(Beginning of THE DATA)
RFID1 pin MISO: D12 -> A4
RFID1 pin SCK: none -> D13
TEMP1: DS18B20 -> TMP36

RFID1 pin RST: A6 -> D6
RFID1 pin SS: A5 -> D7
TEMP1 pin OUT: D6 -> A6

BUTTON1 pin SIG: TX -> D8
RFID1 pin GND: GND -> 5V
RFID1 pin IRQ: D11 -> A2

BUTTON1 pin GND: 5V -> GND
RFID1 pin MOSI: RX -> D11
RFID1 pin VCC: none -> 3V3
(End of THE DATA)
(Beginning of THE DATA)
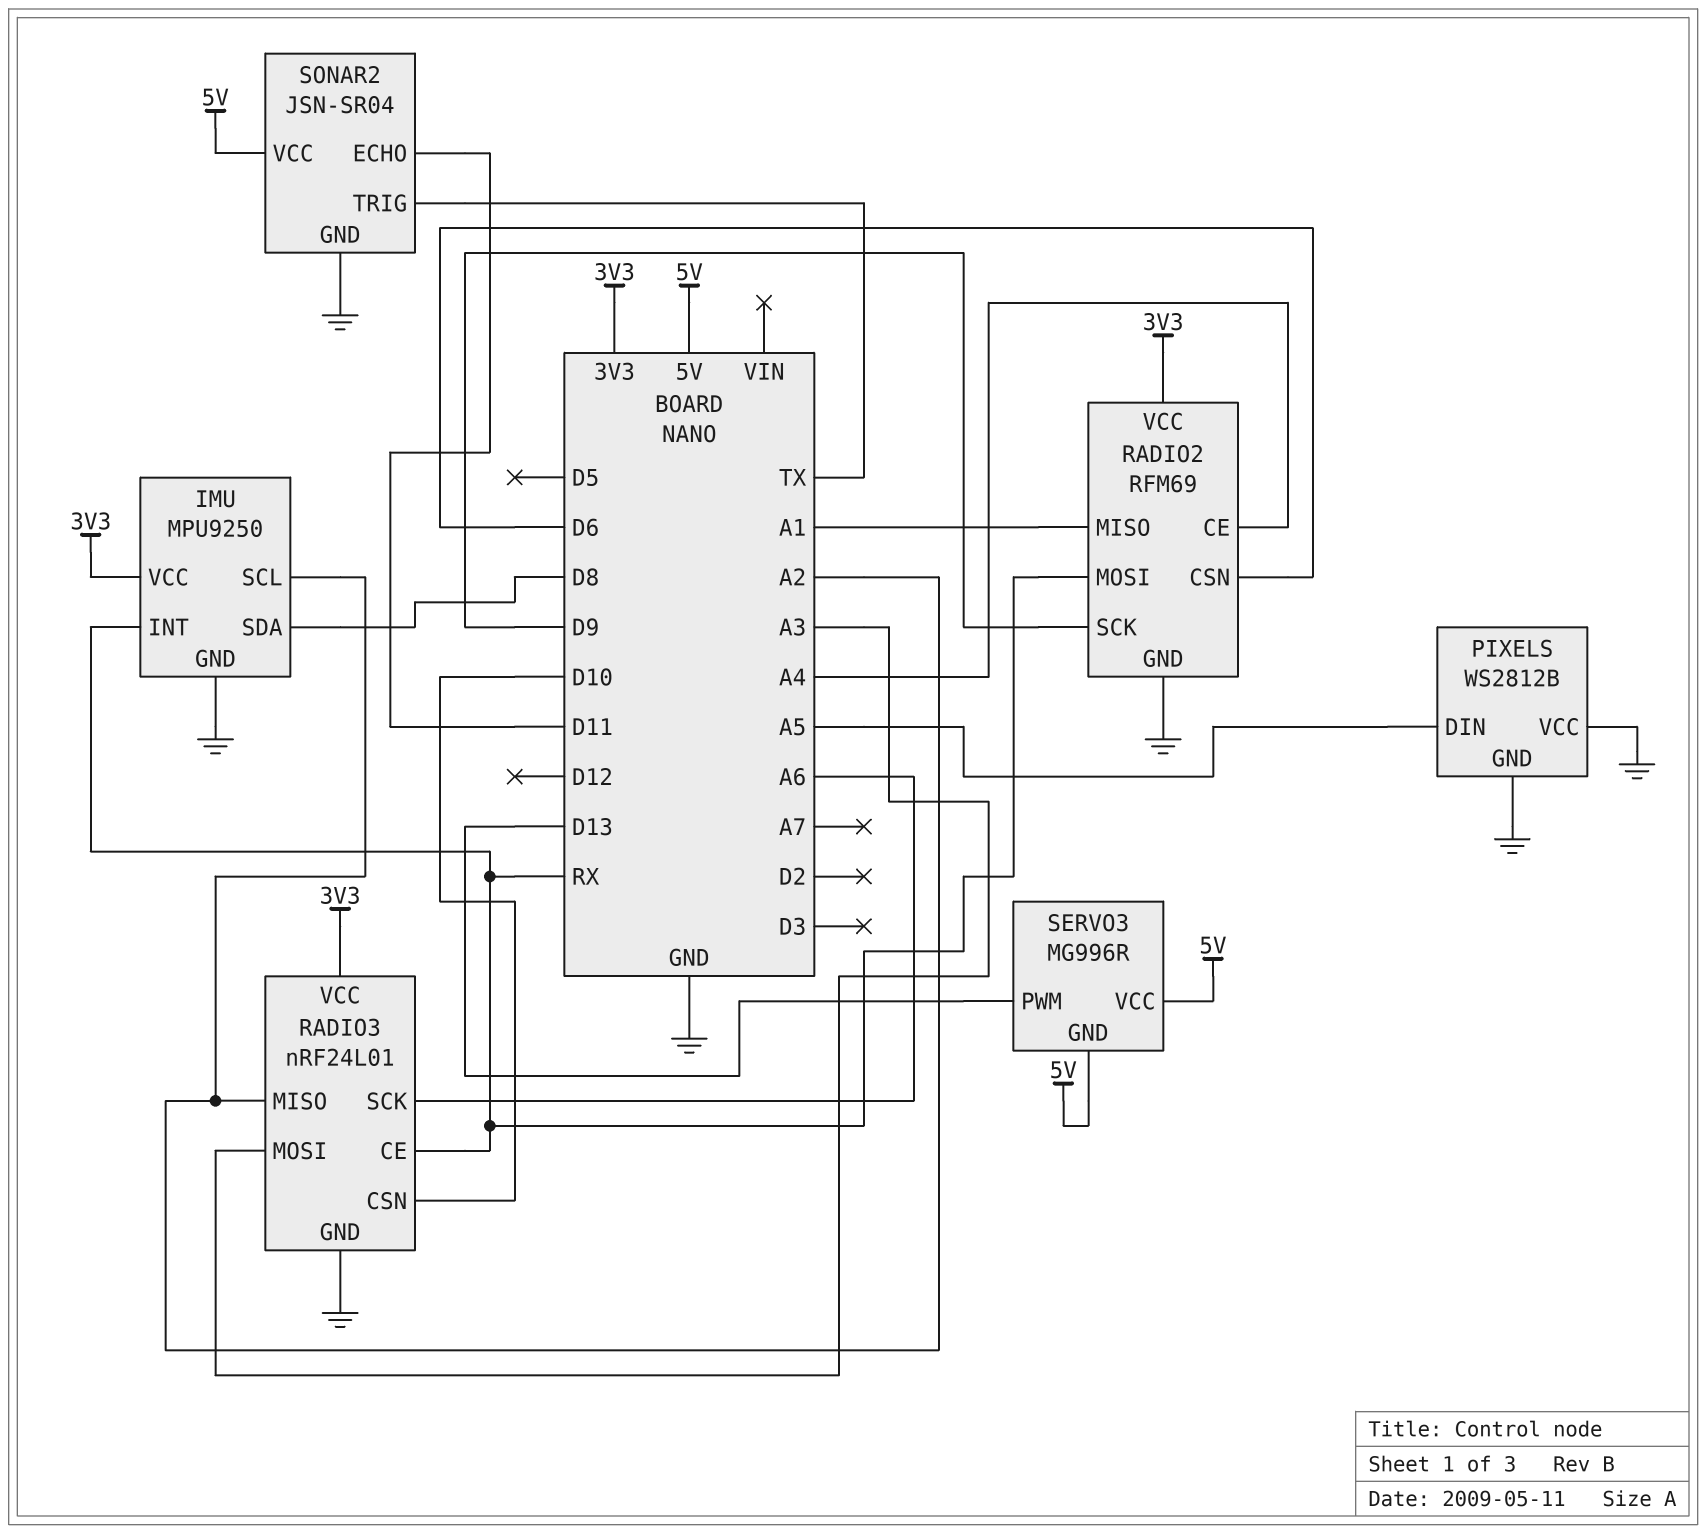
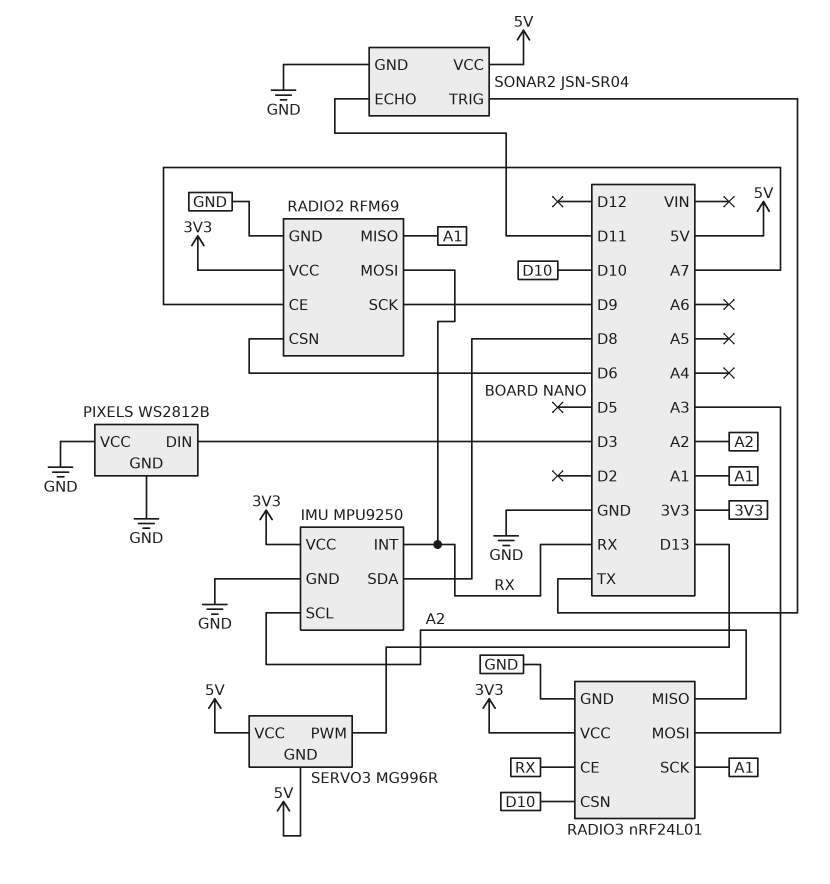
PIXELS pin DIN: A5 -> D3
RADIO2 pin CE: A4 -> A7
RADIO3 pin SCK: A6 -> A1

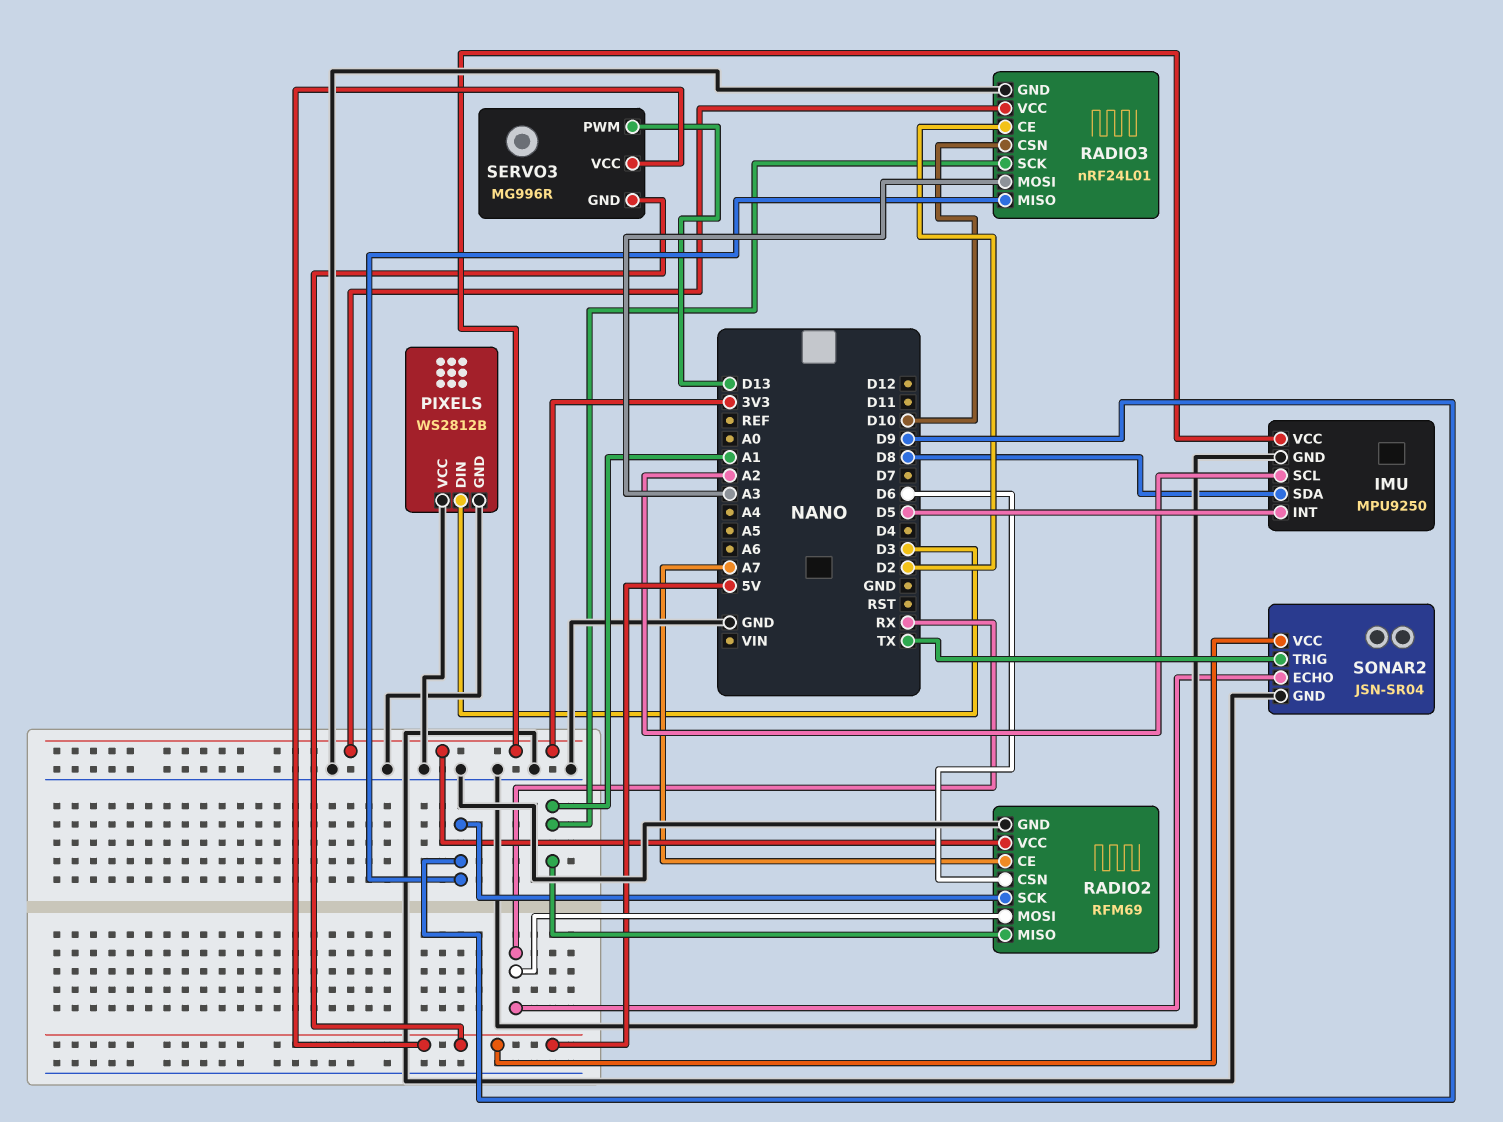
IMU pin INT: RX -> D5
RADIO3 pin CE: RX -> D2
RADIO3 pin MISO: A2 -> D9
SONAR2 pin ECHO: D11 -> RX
(End of THE DATA)
## GOAL OF THE EXERCISE:
In your answer, include only the lines above starting at the line that holds "TEMP1: DS18B20 -> TMP36" and ending at the line that holds "RFID1 pin VCC: none -> 3V3", copied exactly.

## RESPONSE TO THIS EXERCISE:
TEMP1: DS18B20 -> TMP36

RFID1 pin RST: A6 -> D6
RFID1 pin SS: A5 -> D7
TEMP1 pin OUT: D6 -> A6

BUTTON1 pin SIG: TX -> D8
RFID1 pin GND: GND -> 5V
RFID1 pin IRQ: D11 -> A2

BUTTON1 pin GND: 5V -> GND
RFID1 pin MOSI: RX -> D11
RFID1 pin VCC: none -> 3V3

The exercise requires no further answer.